**Given records**:

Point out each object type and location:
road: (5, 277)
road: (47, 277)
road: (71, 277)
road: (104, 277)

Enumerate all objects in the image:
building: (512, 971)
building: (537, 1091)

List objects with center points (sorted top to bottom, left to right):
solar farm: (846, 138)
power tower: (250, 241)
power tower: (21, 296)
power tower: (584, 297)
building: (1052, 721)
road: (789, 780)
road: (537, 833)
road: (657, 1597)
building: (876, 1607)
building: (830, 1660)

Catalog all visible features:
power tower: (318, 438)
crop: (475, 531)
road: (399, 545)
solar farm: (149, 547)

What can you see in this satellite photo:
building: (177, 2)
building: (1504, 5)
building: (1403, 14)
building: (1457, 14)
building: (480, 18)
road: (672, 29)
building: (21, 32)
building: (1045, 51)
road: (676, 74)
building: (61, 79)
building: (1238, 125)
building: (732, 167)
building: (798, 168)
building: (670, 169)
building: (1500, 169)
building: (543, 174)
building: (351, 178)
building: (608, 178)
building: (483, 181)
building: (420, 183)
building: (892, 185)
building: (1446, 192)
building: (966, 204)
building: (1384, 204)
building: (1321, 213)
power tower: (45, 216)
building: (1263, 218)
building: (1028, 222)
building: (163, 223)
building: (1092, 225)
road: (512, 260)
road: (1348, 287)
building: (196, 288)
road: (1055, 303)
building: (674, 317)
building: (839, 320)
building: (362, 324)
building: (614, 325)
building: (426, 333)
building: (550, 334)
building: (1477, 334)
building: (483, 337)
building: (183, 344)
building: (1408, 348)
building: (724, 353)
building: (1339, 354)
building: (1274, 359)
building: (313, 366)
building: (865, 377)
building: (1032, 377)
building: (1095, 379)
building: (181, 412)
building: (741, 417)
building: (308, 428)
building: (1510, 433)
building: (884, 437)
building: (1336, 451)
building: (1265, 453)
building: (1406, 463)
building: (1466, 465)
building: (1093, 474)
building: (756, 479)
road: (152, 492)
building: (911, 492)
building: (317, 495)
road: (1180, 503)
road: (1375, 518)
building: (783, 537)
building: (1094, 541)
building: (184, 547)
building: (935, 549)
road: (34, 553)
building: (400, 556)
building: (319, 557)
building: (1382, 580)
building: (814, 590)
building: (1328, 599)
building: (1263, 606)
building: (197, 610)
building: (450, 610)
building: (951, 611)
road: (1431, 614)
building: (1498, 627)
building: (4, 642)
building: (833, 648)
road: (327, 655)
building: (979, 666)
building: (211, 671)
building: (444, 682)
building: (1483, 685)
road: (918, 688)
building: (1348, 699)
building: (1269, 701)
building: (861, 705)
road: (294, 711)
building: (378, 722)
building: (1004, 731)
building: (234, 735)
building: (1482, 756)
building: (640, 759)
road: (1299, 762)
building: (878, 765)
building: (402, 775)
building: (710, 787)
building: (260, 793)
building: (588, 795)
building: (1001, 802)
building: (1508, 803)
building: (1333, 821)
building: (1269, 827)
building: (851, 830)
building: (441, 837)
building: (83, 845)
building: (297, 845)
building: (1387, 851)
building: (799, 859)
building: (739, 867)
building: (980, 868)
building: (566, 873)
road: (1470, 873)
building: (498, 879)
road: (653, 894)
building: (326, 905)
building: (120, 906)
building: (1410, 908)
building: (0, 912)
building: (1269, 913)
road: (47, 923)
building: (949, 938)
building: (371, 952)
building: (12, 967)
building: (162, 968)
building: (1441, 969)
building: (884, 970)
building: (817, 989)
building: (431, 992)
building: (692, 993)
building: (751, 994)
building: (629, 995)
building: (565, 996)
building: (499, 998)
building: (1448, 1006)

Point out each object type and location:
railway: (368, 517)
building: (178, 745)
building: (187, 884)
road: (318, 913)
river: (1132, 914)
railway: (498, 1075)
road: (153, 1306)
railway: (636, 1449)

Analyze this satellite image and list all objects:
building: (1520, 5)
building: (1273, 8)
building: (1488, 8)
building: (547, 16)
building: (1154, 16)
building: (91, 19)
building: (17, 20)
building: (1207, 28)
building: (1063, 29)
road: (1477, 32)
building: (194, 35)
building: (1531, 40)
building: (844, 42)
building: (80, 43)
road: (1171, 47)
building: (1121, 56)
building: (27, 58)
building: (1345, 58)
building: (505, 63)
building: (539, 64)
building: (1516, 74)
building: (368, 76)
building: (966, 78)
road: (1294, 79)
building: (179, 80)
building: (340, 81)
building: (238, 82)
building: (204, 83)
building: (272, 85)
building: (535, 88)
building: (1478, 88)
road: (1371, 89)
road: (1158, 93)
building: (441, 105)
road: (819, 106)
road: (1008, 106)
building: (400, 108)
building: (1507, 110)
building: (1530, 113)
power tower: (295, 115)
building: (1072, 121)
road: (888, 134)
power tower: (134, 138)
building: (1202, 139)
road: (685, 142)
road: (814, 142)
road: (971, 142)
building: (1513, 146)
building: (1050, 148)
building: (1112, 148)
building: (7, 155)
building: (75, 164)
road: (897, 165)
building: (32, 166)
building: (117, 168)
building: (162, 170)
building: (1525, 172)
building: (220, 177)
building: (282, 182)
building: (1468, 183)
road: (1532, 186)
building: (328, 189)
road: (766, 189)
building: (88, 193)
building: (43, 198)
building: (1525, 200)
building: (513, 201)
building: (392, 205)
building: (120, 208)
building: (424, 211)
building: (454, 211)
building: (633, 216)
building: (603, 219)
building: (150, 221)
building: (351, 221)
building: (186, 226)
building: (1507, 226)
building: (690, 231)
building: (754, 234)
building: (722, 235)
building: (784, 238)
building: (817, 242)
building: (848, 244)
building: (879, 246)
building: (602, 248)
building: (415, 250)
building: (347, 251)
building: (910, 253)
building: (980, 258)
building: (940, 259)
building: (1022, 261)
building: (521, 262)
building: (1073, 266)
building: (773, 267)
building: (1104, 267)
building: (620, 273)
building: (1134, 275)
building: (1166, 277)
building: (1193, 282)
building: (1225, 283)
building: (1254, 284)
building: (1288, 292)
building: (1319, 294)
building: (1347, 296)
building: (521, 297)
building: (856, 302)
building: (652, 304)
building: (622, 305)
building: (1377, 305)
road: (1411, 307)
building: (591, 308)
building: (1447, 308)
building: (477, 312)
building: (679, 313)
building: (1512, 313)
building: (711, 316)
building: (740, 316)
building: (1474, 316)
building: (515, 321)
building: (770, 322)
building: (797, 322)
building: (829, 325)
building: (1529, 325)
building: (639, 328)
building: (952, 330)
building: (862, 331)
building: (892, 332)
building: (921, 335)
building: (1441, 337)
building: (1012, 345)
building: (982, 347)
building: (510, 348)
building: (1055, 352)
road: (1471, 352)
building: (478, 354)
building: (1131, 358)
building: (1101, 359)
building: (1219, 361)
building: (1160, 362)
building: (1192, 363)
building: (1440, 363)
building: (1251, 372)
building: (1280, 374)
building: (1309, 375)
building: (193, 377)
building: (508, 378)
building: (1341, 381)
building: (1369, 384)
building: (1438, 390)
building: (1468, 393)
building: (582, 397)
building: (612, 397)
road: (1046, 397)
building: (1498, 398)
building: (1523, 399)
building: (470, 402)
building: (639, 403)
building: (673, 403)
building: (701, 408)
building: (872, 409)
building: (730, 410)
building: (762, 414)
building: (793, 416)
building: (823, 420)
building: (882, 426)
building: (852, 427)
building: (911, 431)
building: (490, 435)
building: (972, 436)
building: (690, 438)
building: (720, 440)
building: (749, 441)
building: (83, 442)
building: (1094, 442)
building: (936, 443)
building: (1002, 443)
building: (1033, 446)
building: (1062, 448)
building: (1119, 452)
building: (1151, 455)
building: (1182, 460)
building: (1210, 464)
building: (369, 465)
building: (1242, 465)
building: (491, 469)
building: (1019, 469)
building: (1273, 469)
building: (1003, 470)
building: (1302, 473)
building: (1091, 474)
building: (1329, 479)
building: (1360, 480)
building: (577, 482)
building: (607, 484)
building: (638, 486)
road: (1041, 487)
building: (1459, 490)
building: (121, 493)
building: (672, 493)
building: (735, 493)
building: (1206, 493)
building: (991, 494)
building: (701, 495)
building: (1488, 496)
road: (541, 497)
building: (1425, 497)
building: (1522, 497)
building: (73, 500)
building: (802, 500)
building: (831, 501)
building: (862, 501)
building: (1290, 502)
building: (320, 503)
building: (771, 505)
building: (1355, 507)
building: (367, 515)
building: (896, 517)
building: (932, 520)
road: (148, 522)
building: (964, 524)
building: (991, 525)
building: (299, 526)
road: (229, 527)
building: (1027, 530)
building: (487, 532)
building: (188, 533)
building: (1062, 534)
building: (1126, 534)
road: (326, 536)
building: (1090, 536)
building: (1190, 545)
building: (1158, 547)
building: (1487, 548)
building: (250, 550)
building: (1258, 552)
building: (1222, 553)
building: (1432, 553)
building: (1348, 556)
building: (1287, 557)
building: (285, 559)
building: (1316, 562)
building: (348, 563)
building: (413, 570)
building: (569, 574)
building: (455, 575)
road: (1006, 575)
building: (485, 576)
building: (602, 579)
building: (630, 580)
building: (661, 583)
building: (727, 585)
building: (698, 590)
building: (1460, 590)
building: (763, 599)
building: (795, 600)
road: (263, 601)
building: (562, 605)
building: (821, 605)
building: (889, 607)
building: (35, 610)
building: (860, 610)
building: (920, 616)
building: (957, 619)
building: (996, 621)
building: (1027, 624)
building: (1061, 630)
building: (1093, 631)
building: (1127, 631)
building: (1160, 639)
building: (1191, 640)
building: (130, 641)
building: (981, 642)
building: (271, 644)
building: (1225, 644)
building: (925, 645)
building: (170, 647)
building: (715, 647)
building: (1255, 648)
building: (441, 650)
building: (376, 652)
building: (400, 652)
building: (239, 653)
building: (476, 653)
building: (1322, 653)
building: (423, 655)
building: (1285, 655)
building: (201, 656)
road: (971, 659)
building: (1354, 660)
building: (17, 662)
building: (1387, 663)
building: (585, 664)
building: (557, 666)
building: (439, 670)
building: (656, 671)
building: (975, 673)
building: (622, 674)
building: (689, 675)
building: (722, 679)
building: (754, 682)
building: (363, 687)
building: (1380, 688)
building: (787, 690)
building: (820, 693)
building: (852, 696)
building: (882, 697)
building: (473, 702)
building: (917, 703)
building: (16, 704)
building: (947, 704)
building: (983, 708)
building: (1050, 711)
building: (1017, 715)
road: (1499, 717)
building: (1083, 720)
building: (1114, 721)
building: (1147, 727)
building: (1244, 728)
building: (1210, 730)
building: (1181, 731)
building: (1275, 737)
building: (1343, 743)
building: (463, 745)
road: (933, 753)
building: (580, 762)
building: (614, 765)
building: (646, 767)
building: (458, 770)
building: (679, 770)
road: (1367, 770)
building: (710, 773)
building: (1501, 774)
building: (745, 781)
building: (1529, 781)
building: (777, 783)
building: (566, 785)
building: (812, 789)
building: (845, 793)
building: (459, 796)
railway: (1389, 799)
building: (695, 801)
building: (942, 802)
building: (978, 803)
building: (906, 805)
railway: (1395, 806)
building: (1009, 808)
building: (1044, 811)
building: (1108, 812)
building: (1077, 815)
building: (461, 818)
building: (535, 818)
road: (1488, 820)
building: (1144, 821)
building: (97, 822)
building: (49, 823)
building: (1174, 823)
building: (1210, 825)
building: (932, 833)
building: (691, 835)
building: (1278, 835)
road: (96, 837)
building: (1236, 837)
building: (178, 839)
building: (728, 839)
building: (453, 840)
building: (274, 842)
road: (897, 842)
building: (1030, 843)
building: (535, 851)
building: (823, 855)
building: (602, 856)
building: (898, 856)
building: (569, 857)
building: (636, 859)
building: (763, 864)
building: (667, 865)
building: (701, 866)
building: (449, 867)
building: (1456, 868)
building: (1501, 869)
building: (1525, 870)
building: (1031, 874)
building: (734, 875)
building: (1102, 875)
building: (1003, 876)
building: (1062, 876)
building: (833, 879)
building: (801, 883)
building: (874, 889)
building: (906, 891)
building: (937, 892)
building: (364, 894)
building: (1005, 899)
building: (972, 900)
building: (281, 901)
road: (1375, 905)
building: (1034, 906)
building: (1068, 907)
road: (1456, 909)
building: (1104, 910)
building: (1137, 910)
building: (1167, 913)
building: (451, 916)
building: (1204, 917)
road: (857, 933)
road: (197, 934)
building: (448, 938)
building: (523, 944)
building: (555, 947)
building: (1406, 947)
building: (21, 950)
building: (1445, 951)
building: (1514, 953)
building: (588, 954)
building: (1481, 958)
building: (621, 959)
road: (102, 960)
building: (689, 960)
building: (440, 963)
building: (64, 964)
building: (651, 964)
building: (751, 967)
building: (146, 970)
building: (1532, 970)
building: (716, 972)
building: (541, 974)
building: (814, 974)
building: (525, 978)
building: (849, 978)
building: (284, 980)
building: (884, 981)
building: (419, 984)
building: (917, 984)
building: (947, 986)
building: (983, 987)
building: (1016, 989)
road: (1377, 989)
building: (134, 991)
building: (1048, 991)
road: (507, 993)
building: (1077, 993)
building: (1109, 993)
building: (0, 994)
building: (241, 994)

**Work order**: State how many lines of the records above hold the word "railway", adding nothing beyond the number.

**Answer to this task**: 5